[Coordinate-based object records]
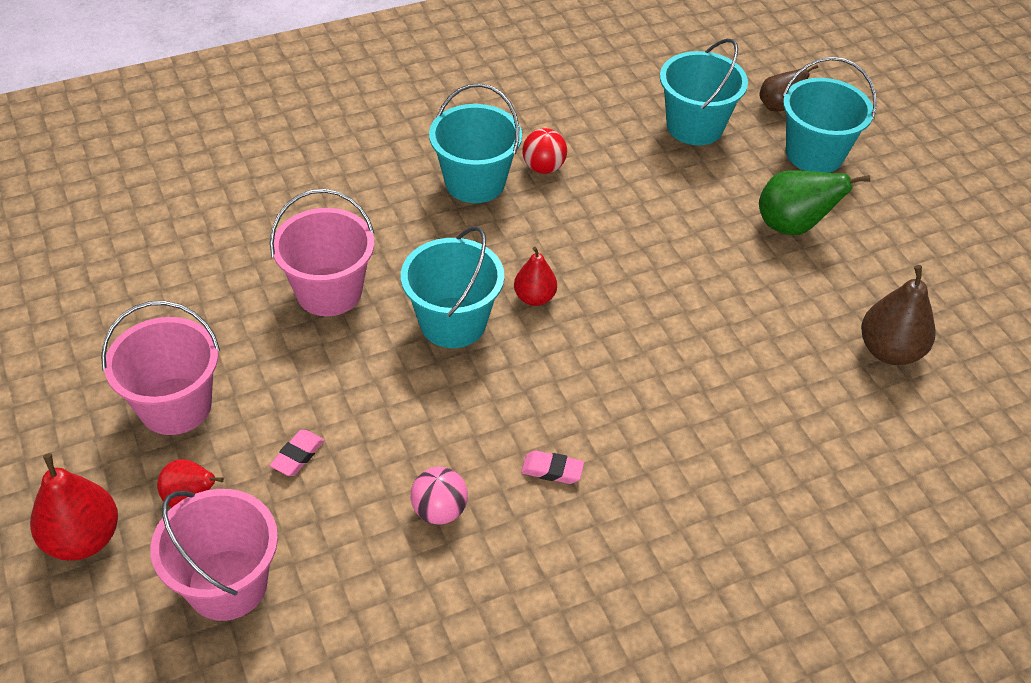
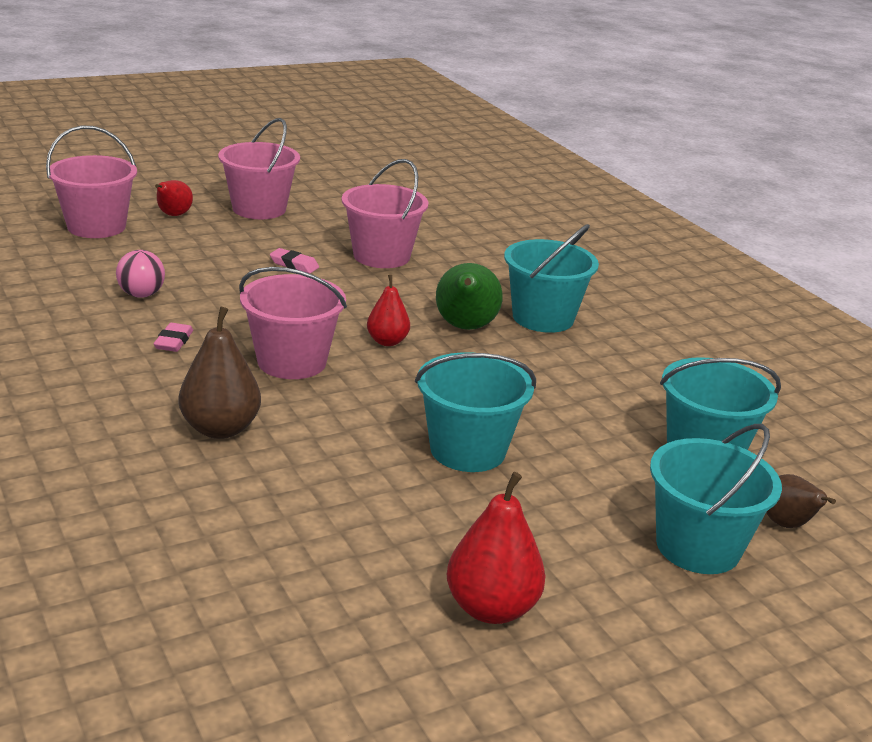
camera: 85 degrees right, 20 degrees down
(83, 539) = (147, 188): red pear -> red pear (491, 608)
(298, 456) = (206, 246): pink eraser -> pink eraser (294, 265)
(453, 322) = (350, 304): turquoise bucket -> turquoise bucket (468, 450)
(543, 167) = (581, 353): red ball -> none
(584, 371) = (292, 362): none -> pink bucket
(792, 226) = (541, 511): green pear -> green pear (465, 327)
(889, 351) = (325, 566): brown pear -> brown pear (220, 429)

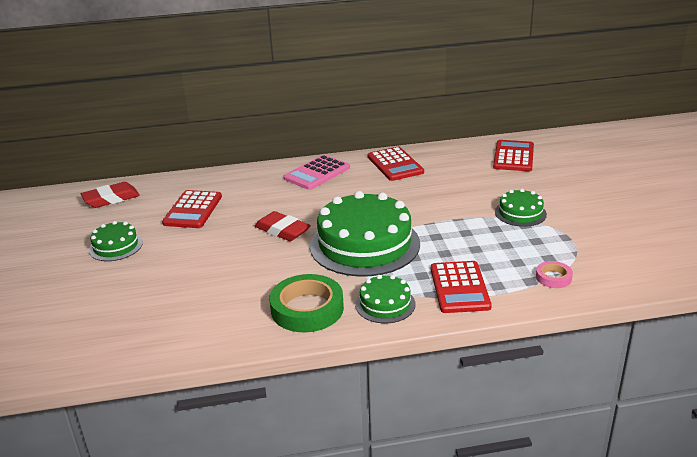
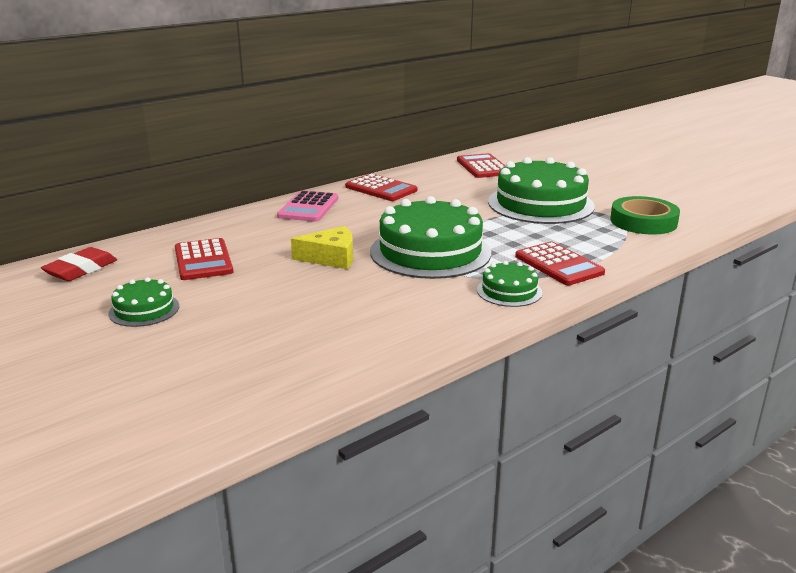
camera: 30 degrees left, 5 degrees down
(282, 230) = (331, 258): red eraser -> yellow cheese
(307, 309) = (439, 312): green tape -> green tape (643, 221)
(520, 213) = (540, 204): green cake -> green cake, size x2.07
(553, 277) = (625, 241): pink tape -> none

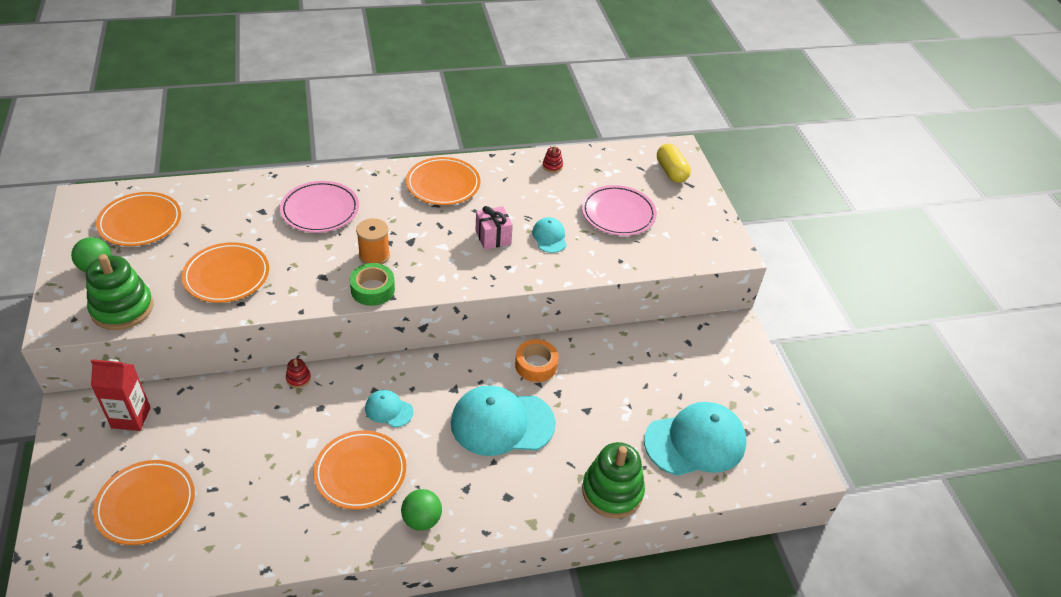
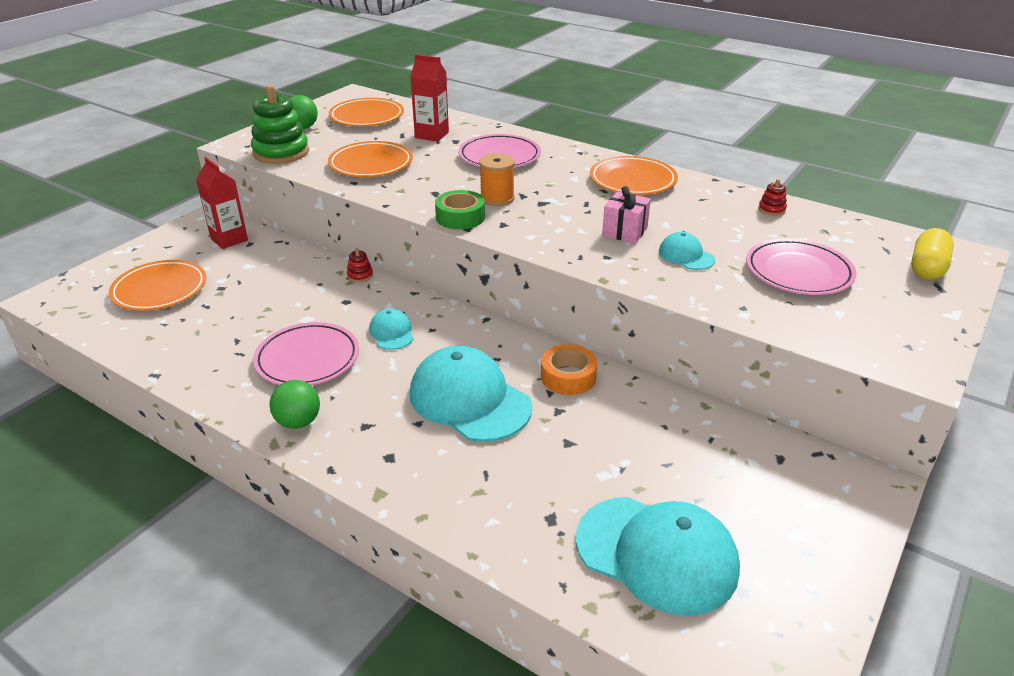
camera: 50 degrees right, 10 degrees down
(232, 215) = (431, 135): none -> red carton
(360, 472) = (307, 359): orange plate -> pink plate
(549, 237) = (686, 255): turquoise cap -> turquoise cap turned 75 degrees counterclockwise
(612, 491) = (493, 527): green stacking toy -> none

* _ABOUT THIS EXERCISE_
How many lines in the data above hold the word "green"? Answer with the number alone.

* _WRITTEN ANSWER_
4